▶ _THE TASK_
Your copy of the listing should match it exactly, only without pictures.

▶ _DATA PROVIDED_
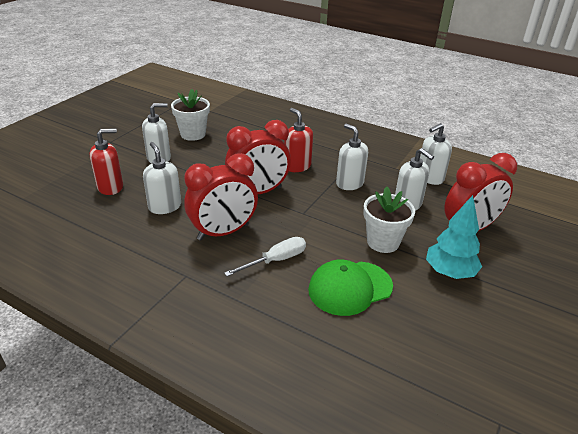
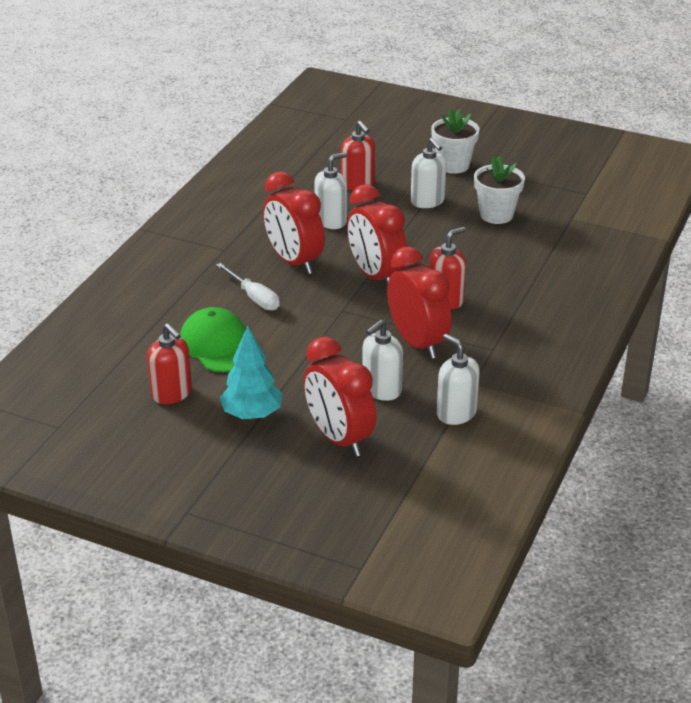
camera: 85 degrees right, 0 degrees up
white soap dispenser [336,123,368,190] -> red clock [387,246,452,359]
white flower pot [363,186,415,253] -> white flower pot moved to [431,109,480,174]
none -> red soap dispenser [147,324,192,404]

▶ _FINISHED EXERCISE_
camera: 85 degrees right, 0 degrees up
white soap dispenser [336,123,368,190] -> red clock [387,246,452,359]
white flower pot [363,186,415,253] -> white flower pot moved to [431,109,480,174]
none -> red soap dispenser [147,324,192,404]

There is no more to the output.